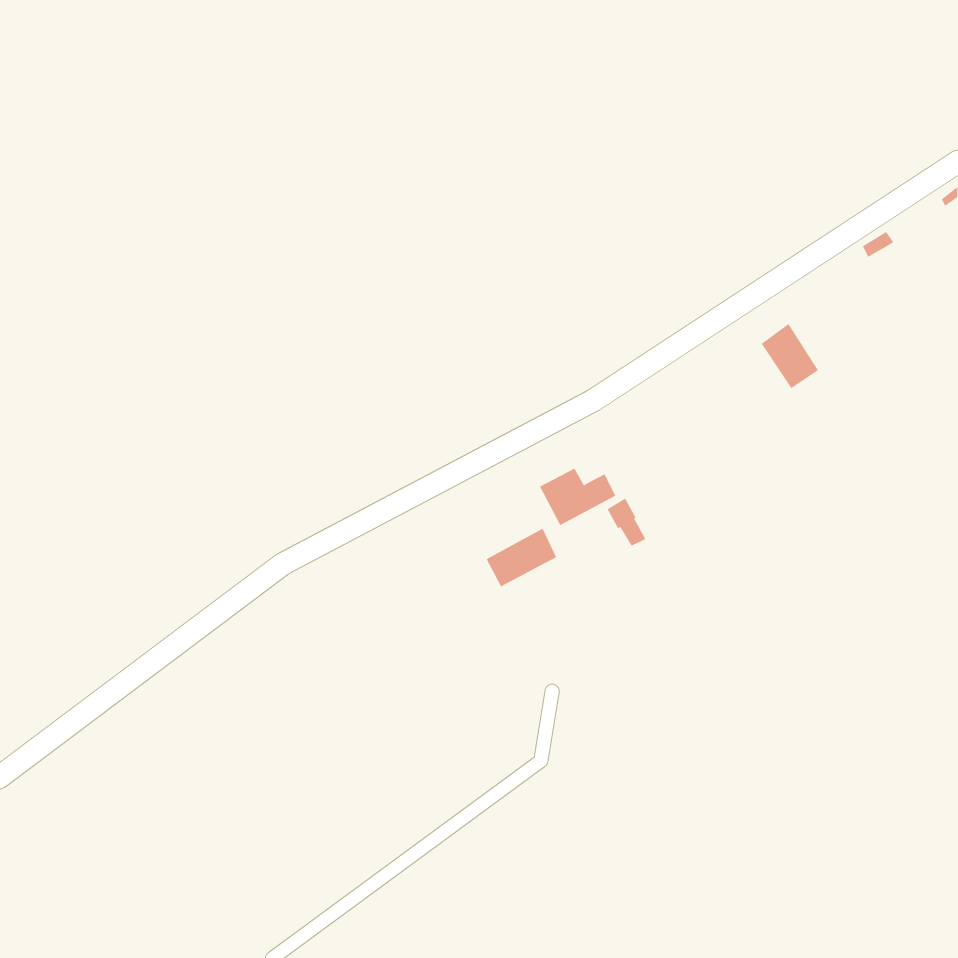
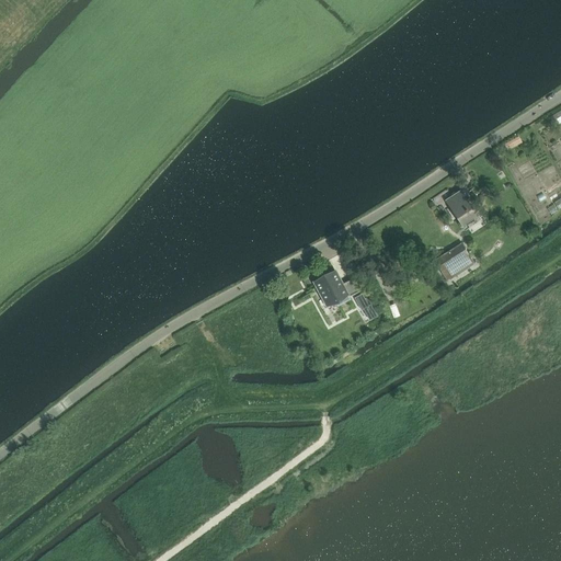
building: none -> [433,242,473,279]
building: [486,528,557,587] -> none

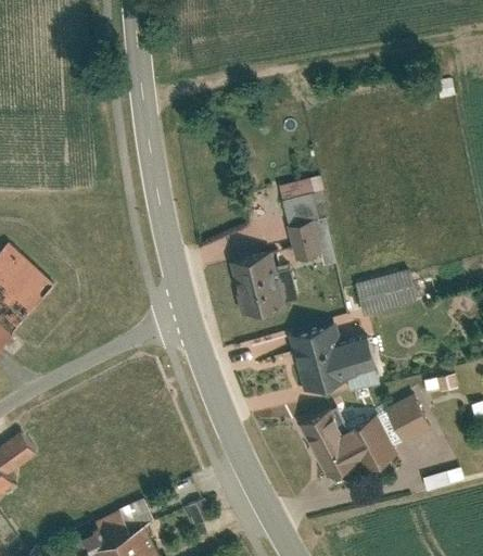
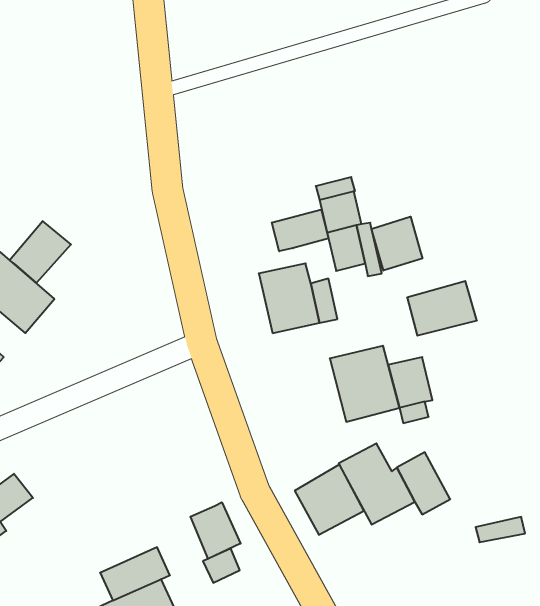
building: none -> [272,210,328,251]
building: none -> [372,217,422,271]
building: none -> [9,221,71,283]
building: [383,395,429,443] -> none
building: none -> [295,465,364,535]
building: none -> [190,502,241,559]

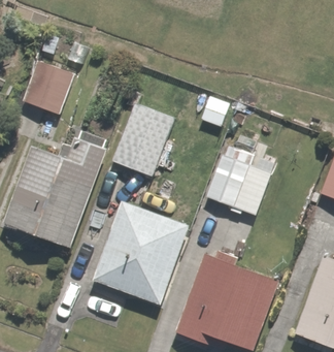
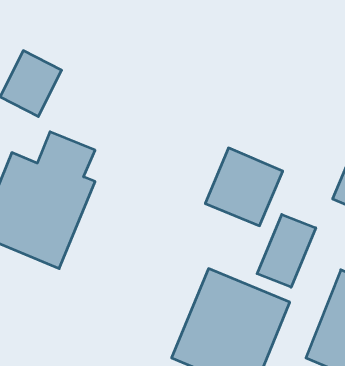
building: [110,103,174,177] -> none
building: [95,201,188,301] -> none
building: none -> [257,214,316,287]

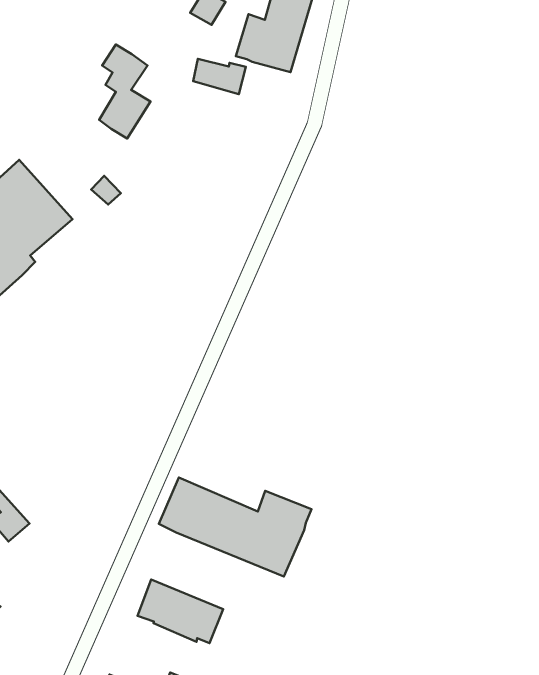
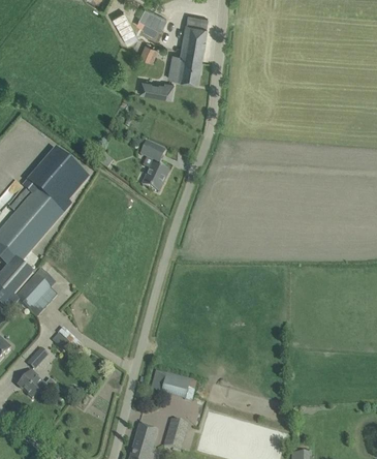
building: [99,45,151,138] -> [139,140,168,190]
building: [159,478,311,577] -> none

Your objective:
Check the listing for the word "none". Show each line that has it.

Answer box:
building: none -> [433,242,473,279]
building: [486,528,557,587] -> none
building: none -> [272,210,328,251]
building: none -> [372,217,422,271]
building: none -> [9,221,71,283]
building: [383,395,429,443] -> none
building: none -> [295,465,364,535]
building: none -> [190,502,241,559]
building: [110,103,174,177] -> none
building: [95,201,188,301] -> none
building: none -> [257,214,316,287]
building: [159,478,311,577] -> none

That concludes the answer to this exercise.